[Before-and-after scene images]

========================

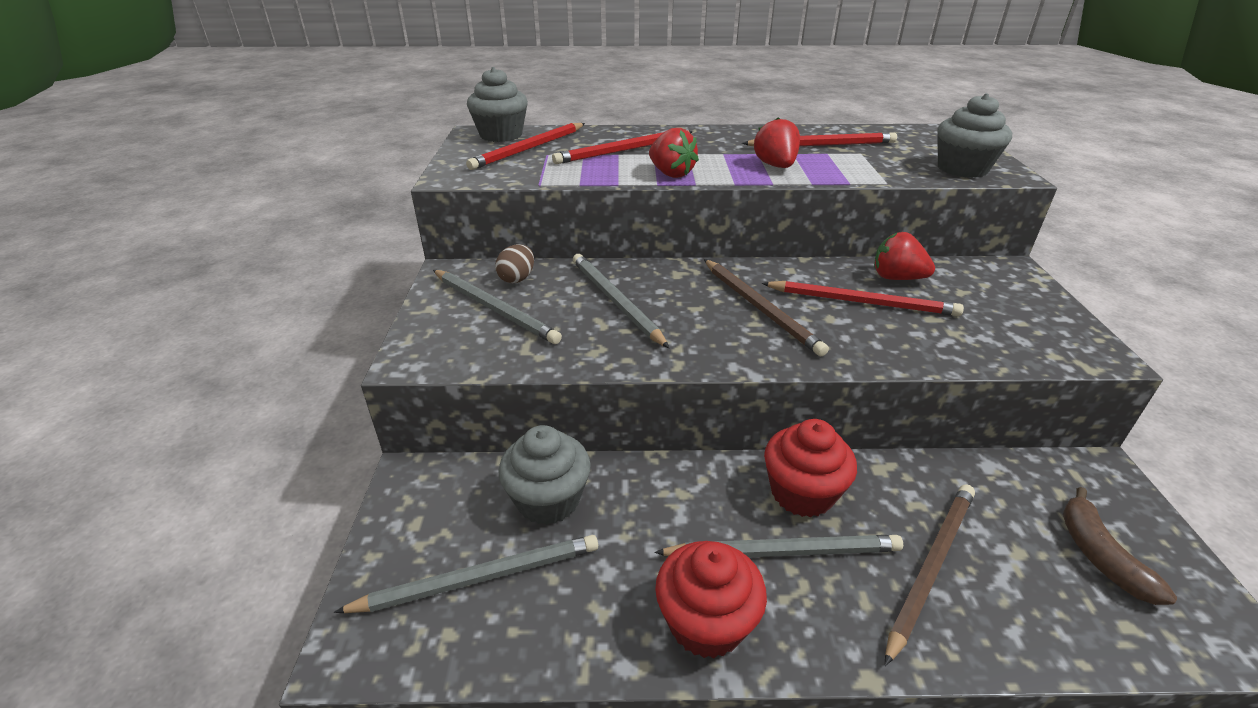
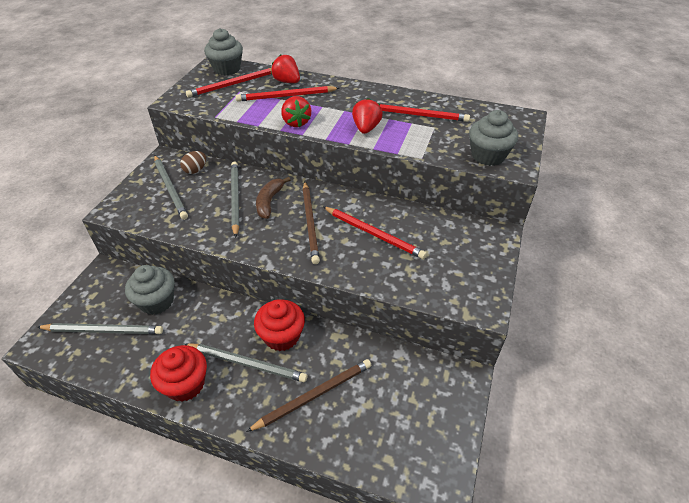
camera: 20 degrees right, 10 degrees up
(896, 278) = (413, 221): red strawberry -> red strawberry (287, 81)
(1099, 555) = (411, 420): brown banana -> brown banana (269, 202)

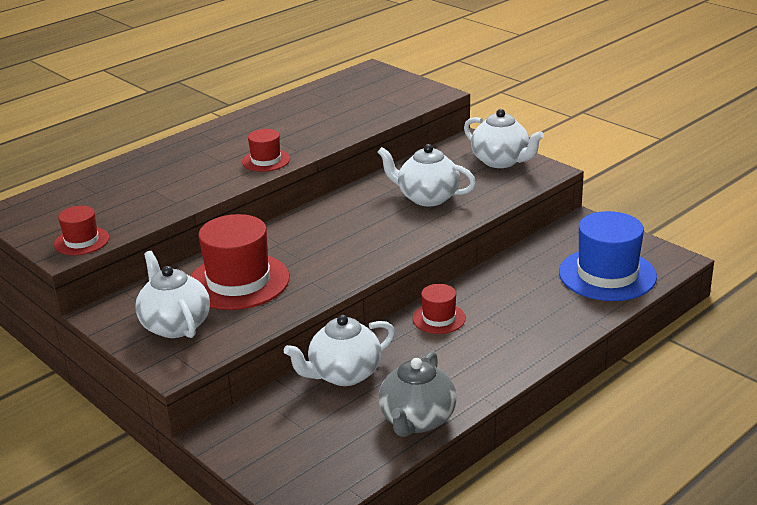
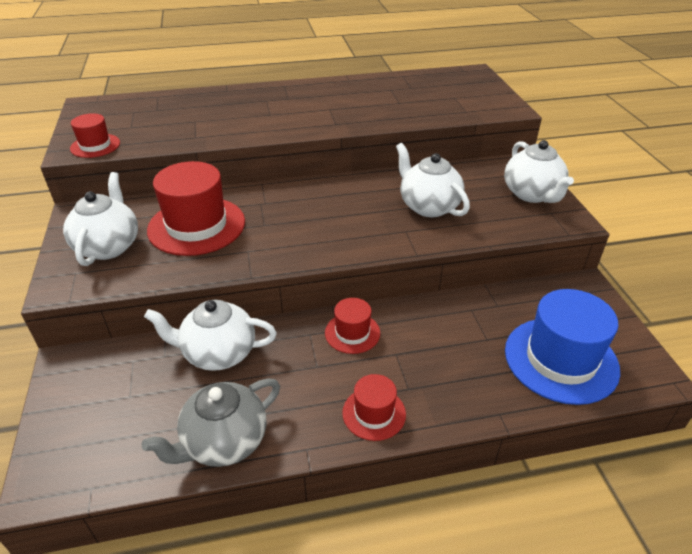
camera: 30 degrees right, 10 degrees up
(266, 160) = (302, 124): red hat -> red hat (374, 413)

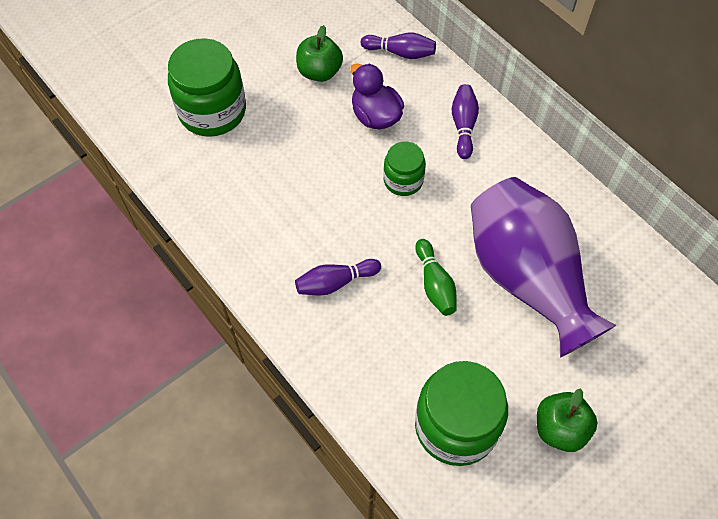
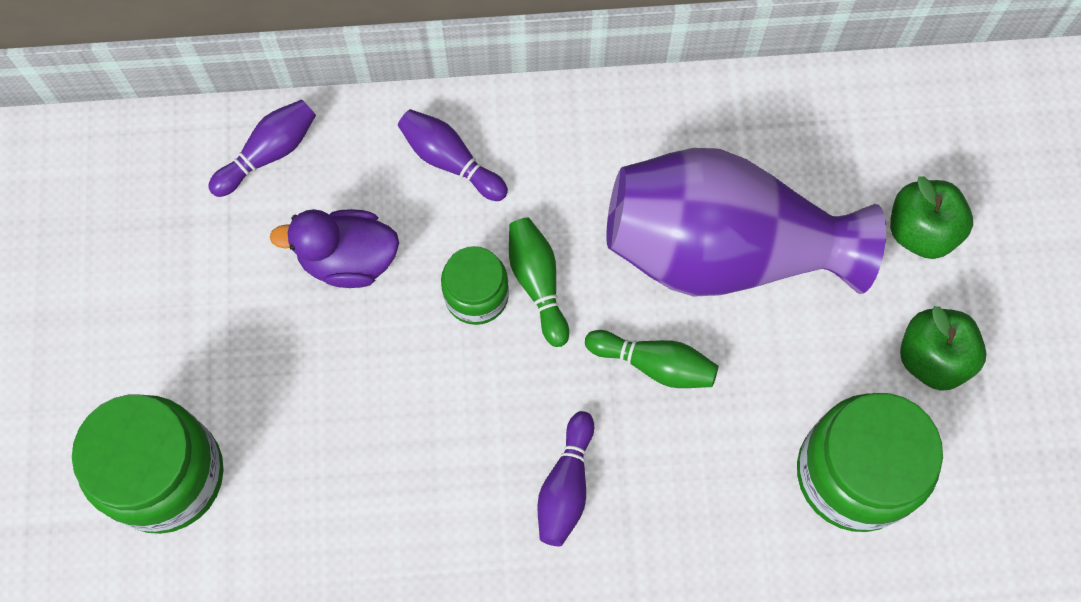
camera: 55 degrees left, 10 degrees up
(319, 72) = (215, 282): green apple -> green apple (921, 231)
(433, 203) = (537, 283): none -> green bowling pin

========================

WHAT THE TASK REQUIRES - The full data, repeated exactly and stripped of its pictures, is the expected answer.

RESULT OF THIS TASK -
camera: 20 degrees right, 10 degrees up
(896, 278) = (413, 221): red strawberry -> red strawberry (287, 81)
(1099, 555) = (411, 420): brown banana -> brown banana (269, 202)

camera: 30 degrees right, 10 degrees up
(266, 160) = (302, 124): red hat -> red hat (374, 413)

camera: 55 degrees left, 10 degrees up
(319, 72) = (215, 282): green apple -> green apple (921, 231)
(433, 203) = (537, 283): none -> green bowling pin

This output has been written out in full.